Questions on scene geometry:
● ● ● ●
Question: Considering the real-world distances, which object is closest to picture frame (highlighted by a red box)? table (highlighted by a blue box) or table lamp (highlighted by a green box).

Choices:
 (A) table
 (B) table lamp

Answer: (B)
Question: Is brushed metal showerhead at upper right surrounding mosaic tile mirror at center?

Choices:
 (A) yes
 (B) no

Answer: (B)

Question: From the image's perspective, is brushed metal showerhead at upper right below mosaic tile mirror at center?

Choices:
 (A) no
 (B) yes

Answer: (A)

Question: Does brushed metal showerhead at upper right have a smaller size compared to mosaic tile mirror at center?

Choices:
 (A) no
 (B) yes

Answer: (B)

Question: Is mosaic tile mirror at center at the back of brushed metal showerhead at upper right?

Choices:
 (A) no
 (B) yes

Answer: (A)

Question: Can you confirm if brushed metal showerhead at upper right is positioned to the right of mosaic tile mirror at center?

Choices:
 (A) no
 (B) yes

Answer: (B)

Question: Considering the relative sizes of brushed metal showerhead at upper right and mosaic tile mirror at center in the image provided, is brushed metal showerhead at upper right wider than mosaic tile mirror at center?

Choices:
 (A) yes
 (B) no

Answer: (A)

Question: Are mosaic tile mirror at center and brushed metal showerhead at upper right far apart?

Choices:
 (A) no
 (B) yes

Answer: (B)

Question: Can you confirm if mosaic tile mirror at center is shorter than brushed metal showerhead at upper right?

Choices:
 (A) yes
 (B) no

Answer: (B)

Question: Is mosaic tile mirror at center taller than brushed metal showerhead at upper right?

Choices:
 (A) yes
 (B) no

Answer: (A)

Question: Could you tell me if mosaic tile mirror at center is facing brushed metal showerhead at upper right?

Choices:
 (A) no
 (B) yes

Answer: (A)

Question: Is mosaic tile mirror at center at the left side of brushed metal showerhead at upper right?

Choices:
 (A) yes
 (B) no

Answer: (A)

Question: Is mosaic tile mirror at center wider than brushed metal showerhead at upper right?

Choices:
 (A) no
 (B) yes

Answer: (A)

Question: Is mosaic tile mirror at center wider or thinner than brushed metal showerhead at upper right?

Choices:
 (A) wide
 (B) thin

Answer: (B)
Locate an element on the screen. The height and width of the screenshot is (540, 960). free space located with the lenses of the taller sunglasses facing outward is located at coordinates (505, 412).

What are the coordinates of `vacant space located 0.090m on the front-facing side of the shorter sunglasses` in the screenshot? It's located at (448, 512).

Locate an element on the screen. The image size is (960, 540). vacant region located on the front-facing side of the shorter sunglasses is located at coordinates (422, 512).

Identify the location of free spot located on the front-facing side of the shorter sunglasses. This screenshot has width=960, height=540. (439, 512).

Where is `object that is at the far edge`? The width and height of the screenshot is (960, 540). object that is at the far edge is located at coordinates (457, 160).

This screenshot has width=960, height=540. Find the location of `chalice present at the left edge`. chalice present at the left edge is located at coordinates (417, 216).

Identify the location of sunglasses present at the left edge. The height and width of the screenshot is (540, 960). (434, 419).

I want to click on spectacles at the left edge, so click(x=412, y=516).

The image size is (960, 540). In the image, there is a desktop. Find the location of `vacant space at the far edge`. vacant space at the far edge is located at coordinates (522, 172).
● ● ● ●
Reproduce all of the entries above word for word, keeping every line as it stands.

EXERCISE RESPONSE>
Question: Considering the real-world distances, which object is closest to picture frame (highlighted by a red box)? table (highlighted by a blue box) or table lamp (highlighted by a green box).

Choices:
 (A) table
 (B) table lamp

Answer: (B)
Question: Is brushed metal showerhead at upper right surrounding mosaic tile mirror at center?

Choices:
 (A) yes
 (B) no

Answer: (B)

Question: From the image's perspective, is brushed metal showerhead at upper right below mosaic tile mirror at center?

Choices:
 (A) no
 (B) yes

Answer: (A)

Question: Does brushed metal showerhead at upper right have a smaller size compared to mosaic tile mirror at center?

Choices:
 (A) no
 (B) yes

Answer: (B)

Question: Is mosaic tile mirror at center at the back of brushed metal showerhead at upper right?

Choices:
 (A) no
 (B) yes

Answer: (A)

Question: Can you confirm if brushed metal showerhead at upper right is positioned to the right of mosaic tile mirror at center?

Choices:
 (A) no
 (B) yes

Answer: (B)

Question: Considering the relative sizes of brushed metal showerhead at upper right and mosaic tile mirror at center in the image provided, is brushed metal showerhead at upper right wider than mosaic tile mirror at center?

Choices:
 (A) yes
 (B) no

Answer: (A)

Question: Are mosaic tile mirror at center and brushed metal showerhead at upper right far apart?

Choices:
 (A) no
 (B) yes

Answer: (B)

Question: Can you confirm if mosaic tile mirror at center is shorter than brushed metal showerhead at upper right?

Choices:
 (A) yes
 (B) no

Answer: (B)

Question: Is mosaic tile mirror at center taller than brushed metal showerhead at upper right?

Choices:
 (A) yes
 (B) no

Answer: (A)

Question: Could you tell me if mosaic tile mirror at center is facing brushed metal showerhead at upper right?

Choices:
 (A) no
 (B) yes

Answer: (A)

Question: Is mosaic tile mirror at center at the left side of brushed metal showerhead at upper right?

Choices:
 (A) yes
 (B) no

Answer: (A)

Question: Is mosaic tile mirror at center wider than brushed metal showerhead at upper right?

Choices:
 (A) no
 (B) yes

Answer: (A)

Question: Is mosaic tile mirror at center wider or thinner than brushed metal showerhead at upper right?

Choices:
 (A) wide
 (B) thin

Answer: (B)
Locate an element on the screen. The height and width of the screenshot is (540, 960). free space located with the lenses of the taller sunglasses facing outward is located at coordinates (505, 412).

What are the coordinates of `vacant space located 0.090m on the front-facing side of the shorter sunglasses` in the screenshot? It's located at (448, 512).

Locate an element on the screen. The image size is (960, 540). vacant region located on the front-facing side of the shorter sunglasses is located at coordinates (422, 512).

Identify the location of free spot located on the front-facing side of the shorter sunglasses. This screenshot has width=960, height=540. (439, 512).

Where is `object that is at the far edge`? The width and height of the screenshot is (960, 540). object that is at the far edge is located at coordinates (457, 160).

This screenshot has width=960, height=540. Find the location of `chalice present at the left edge`. chalice present at the left edge is located at coordinates (417, 216).

Identify the location of sunglasses present at the left edge. The height and width of the screenshot is (540, 960). (434, 419).

I want to click on spectacles at the left edge, so click(x=412, y=516).

The image size is (960, 540). In the image, there is a desktop. Find the location of `vacant space at the far edge`. vacant space at the far edge is located at coordinates (522, 172).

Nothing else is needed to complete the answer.